• [Requirement]
Pictures aside, can you reproduce the records word for word?

[Before-and-after object listings]
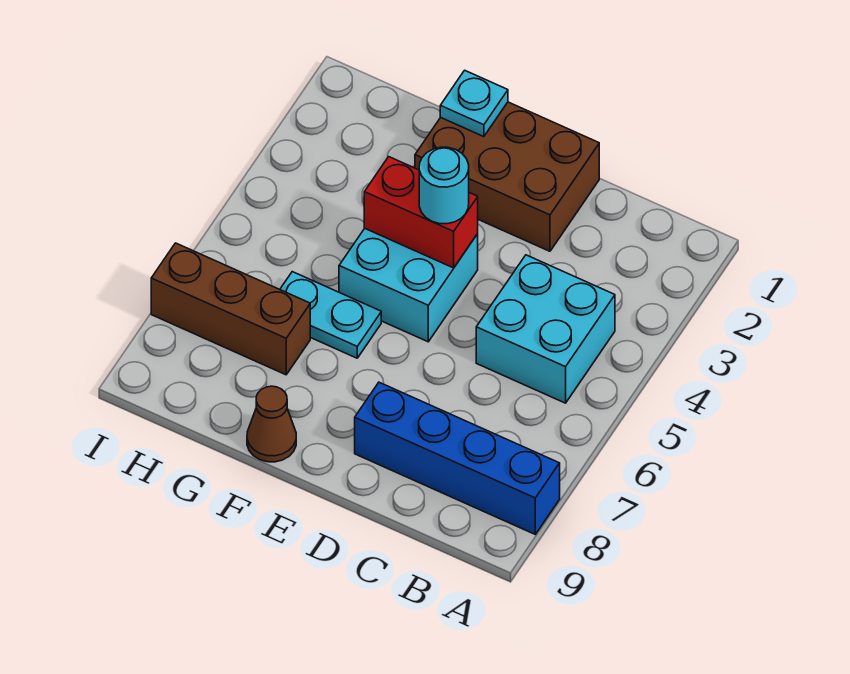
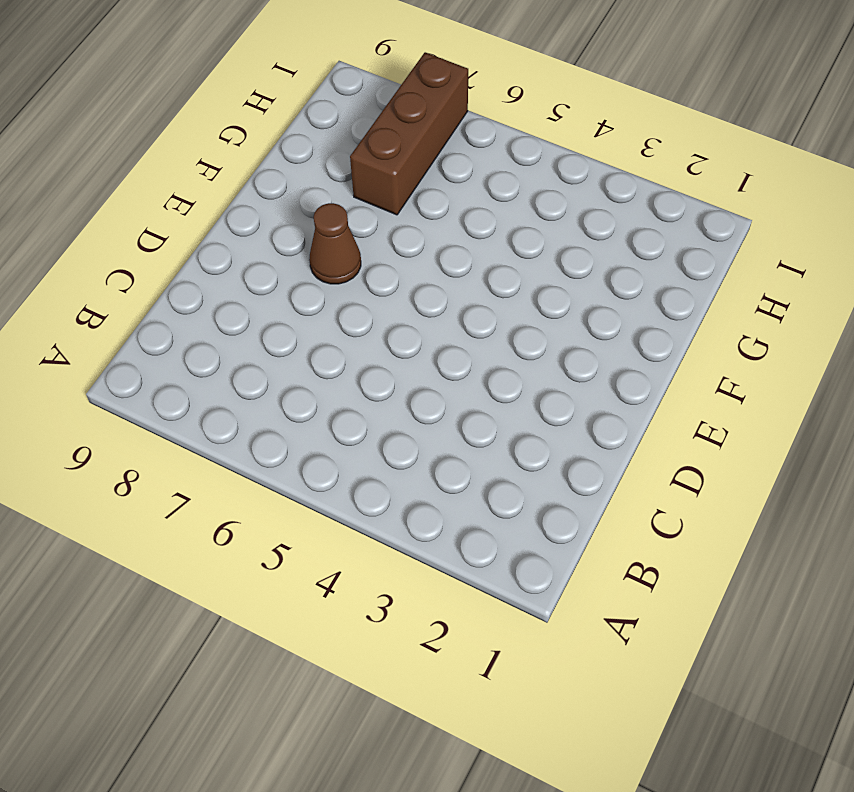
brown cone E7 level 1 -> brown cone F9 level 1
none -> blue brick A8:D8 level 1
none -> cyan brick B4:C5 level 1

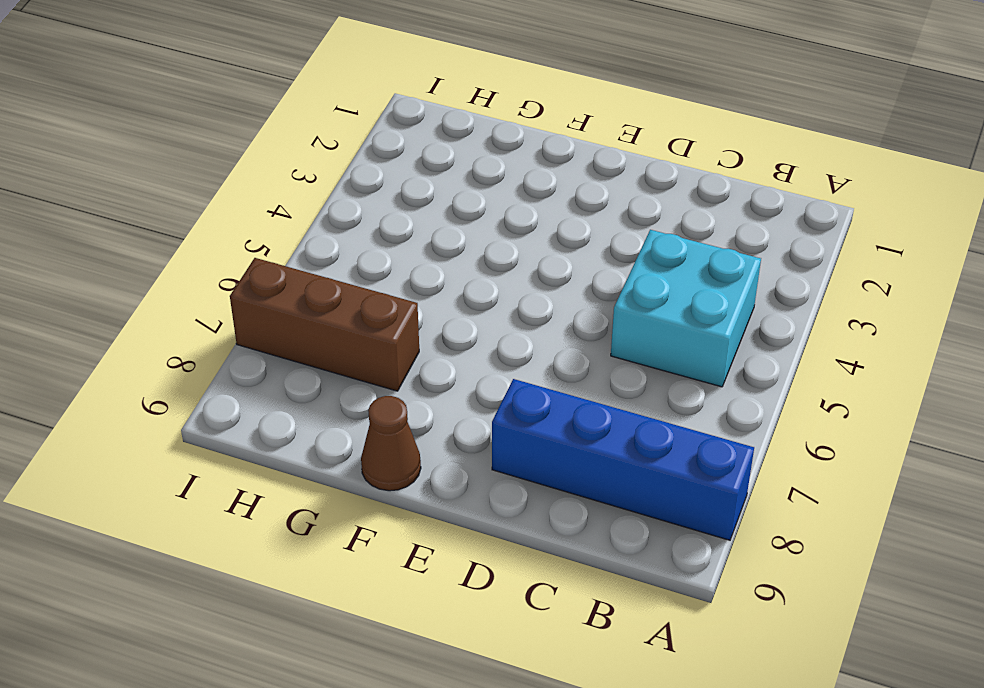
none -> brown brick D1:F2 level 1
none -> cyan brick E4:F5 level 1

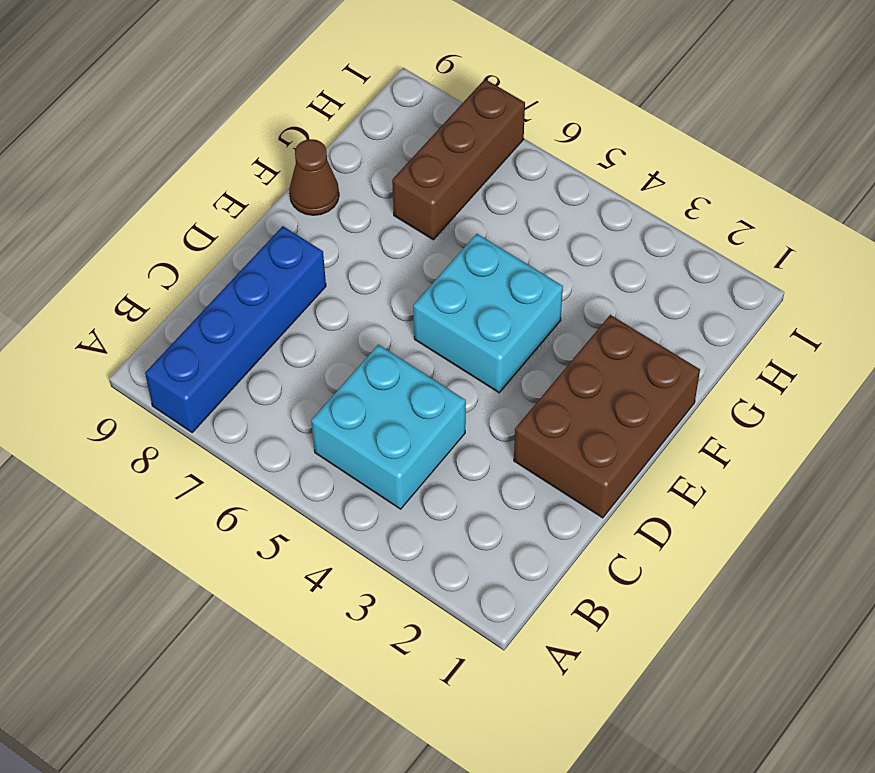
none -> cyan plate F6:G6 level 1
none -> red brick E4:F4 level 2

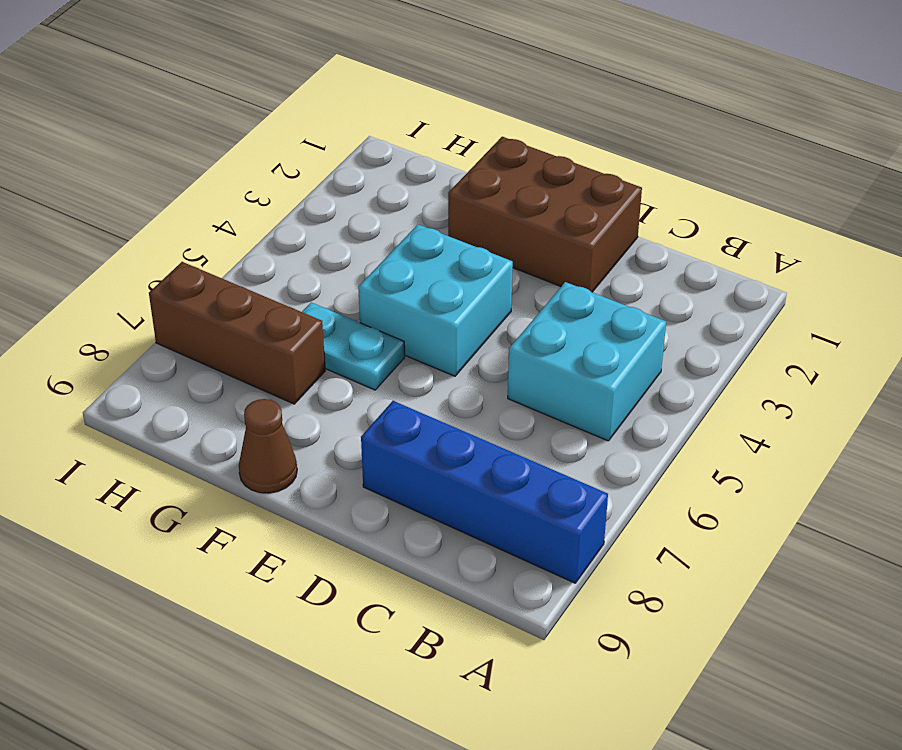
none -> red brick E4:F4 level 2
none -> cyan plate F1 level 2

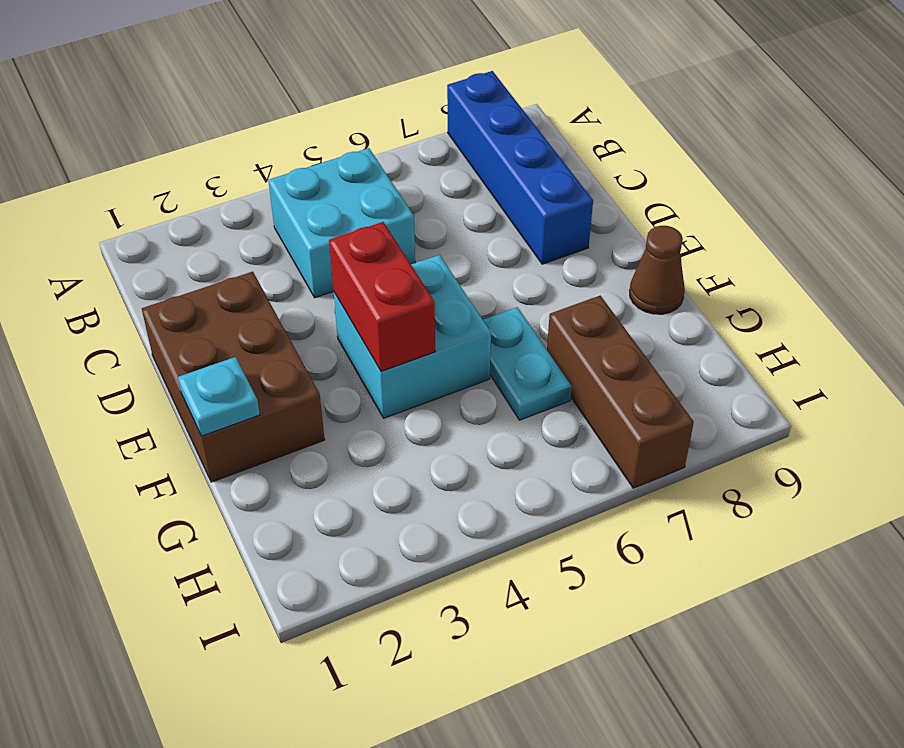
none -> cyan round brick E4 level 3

• [Result of the task]
brown cone E7 level 1 -> brown cone F9 level 1
none -> blue brick A8:D8 level 1
none -> cyan brick B4:C5 level 1

none -> brown brick D1:F2 level 1
none -> cyan brick E4:F5 level 1

none -> cyan plate F6:G6 level 1
none -> red brick E4:F4 level 2

none -> red brick E4:F4 level 2
none -> cyan plate F1 level 2

none -> cyan round brick E4 level 3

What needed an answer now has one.